DATA PROVIDED:
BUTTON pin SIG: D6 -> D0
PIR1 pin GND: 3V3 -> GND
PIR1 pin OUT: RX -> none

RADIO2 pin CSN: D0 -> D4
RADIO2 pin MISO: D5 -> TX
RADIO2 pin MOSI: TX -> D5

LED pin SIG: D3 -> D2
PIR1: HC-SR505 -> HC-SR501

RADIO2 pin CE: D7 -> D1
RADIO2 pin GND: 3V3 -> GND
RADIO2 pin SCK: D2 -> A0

AIM OF THE TASK: This exercise needs each record retyped exactly as shown.

WRITTEN ANSWER:
BUTTON pin SIG: D6 -> D0
PIR1 pin GND: 3V3 -> GND
PIR1 pin OUT: RX -> none

RADIO2 pin CSN: D0 -> D4
RADIO2 pin MISO: D5 -> TX
RADIO2 pin MOSI: TX -> D5

LED pin SIG: D3 -> D2
PIR1: HC-SR505 -> HC-SR501

RADIO2 pin CE: D7 -> D1
RADIO2 pin GND: 3V3 -> GND
RADIO2 pin SCK: D2 -> A0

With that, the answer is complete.